**Listed records**
##############################
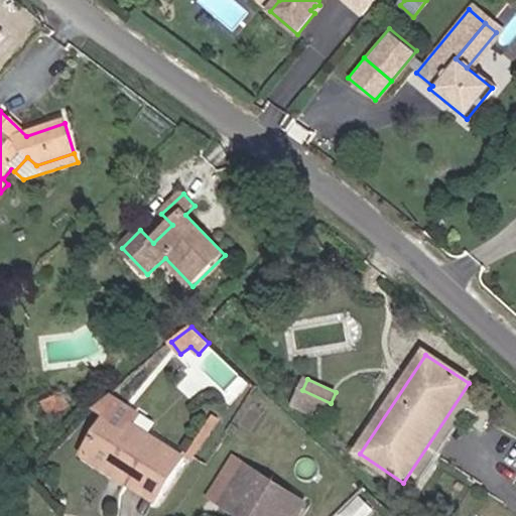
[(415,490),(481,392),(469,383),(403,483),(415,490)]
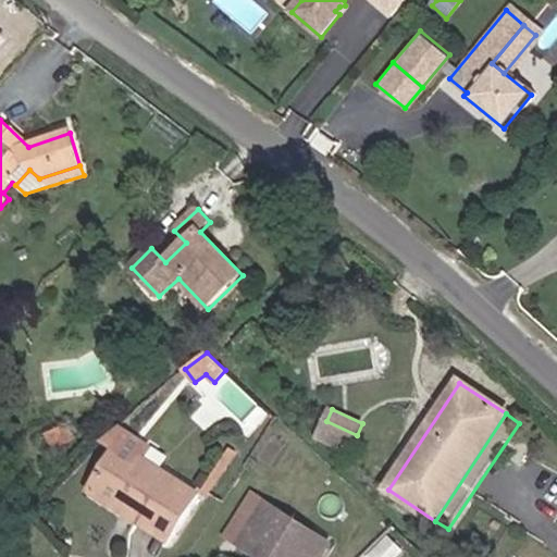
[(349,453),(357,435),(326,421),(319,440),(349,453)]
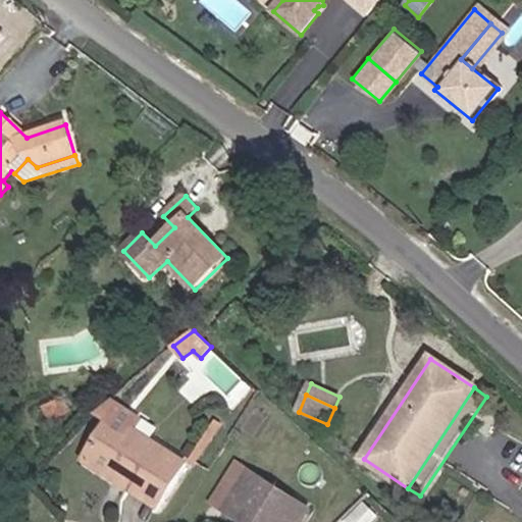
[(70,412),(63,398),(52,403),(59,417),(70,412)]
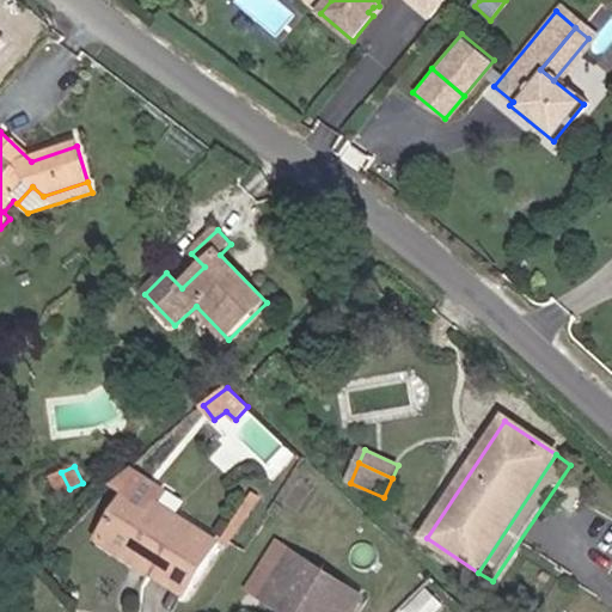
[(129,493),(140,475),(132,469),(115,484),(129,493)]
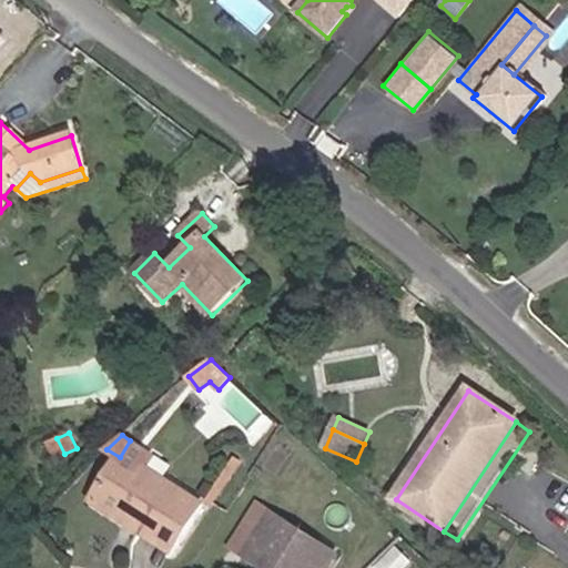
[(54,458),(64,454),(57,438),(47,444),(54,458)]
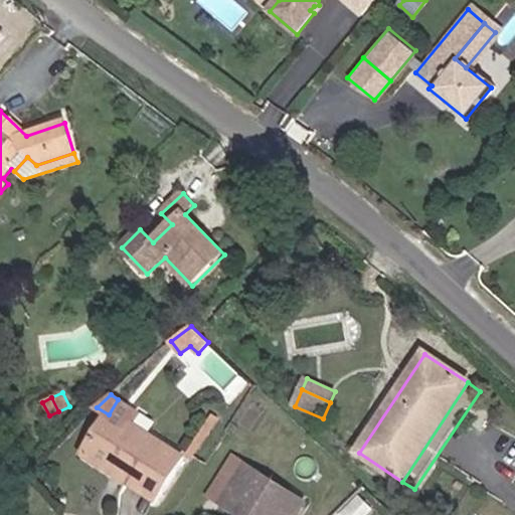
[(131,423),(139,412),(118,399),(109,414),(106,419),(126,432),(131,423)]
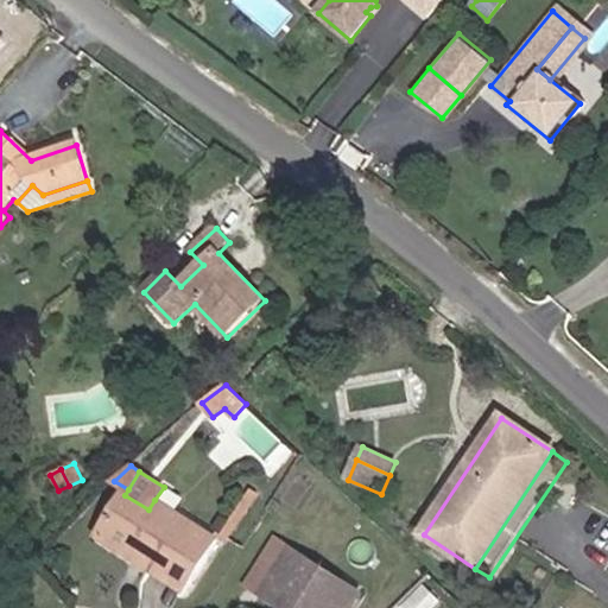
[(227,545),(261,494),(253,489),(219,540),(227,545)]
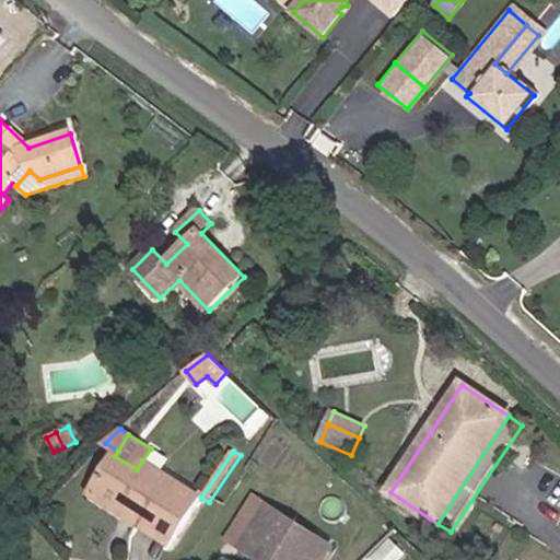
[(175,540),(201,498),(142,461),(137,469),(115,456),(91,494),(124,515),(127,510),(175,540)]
##############################
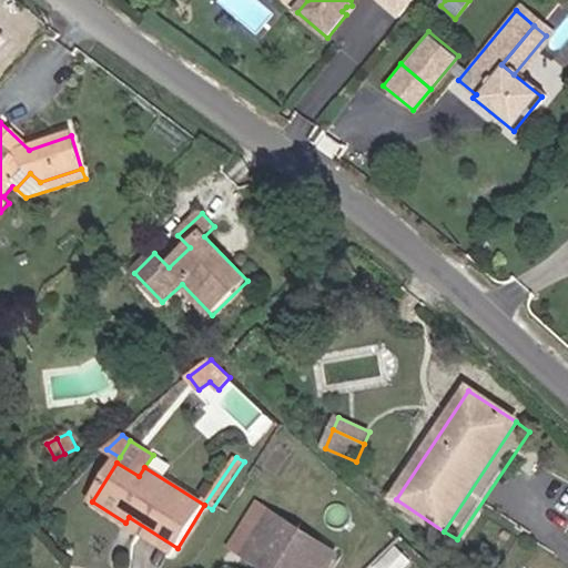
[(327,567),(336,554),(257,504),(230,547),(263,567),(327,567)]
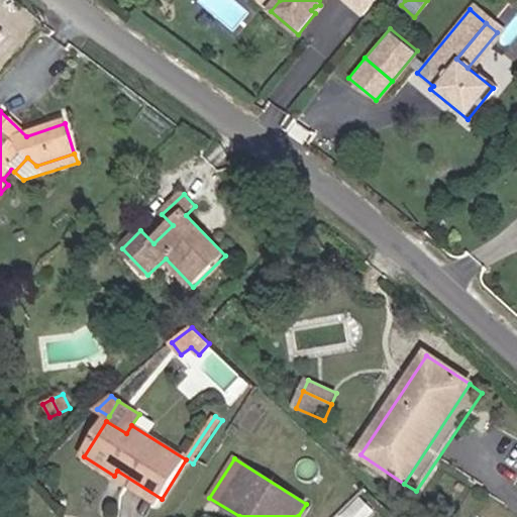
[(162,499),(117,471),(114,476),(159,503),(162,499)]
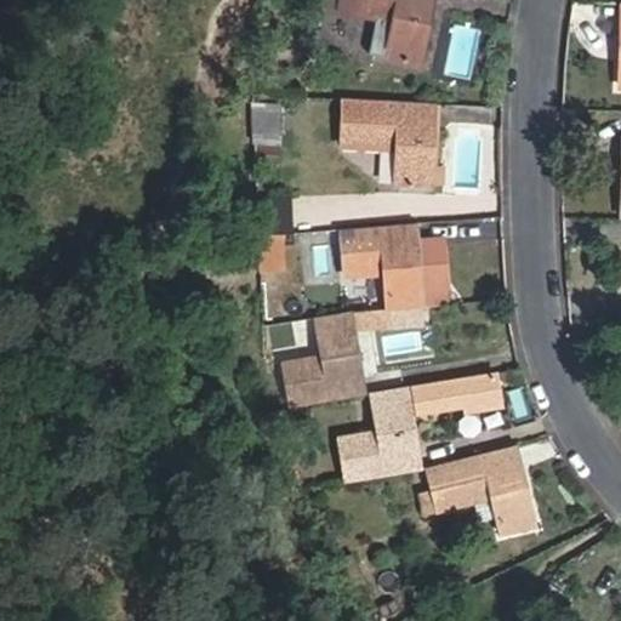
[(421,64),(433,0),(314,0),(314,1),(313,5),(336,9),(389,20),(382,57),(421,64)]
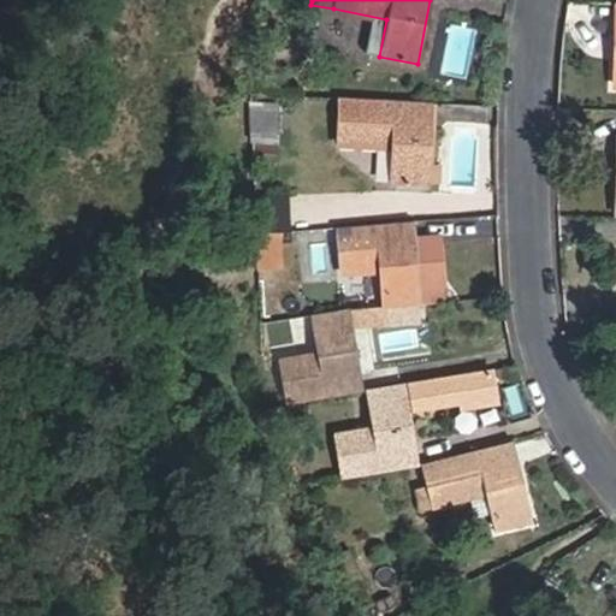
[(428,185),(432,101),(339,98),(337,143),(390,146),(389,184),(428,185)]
##############################
**Directive**
Copy the entries above exactly, but only the stretch from the line containing "[(129,493),(140,475),(132,469),(115,484),(129,493)]" through the line containing "[(227,545),(261,494),(253,489),(219,540),(227,545)]". Keep both end lines; drop the pictures.

**Exercise output**
[(129,493),(140,475),(132,469),(115,484),(129,493)]
[(54,458),(64,454),(57,438),(47,444),(54,458)]
[(131,423),(139,412),(118,399),(109,414),(106,419),(126,432),(131,423)]
[(227,545),(261,494),(253,489),(219,540),(227,545)]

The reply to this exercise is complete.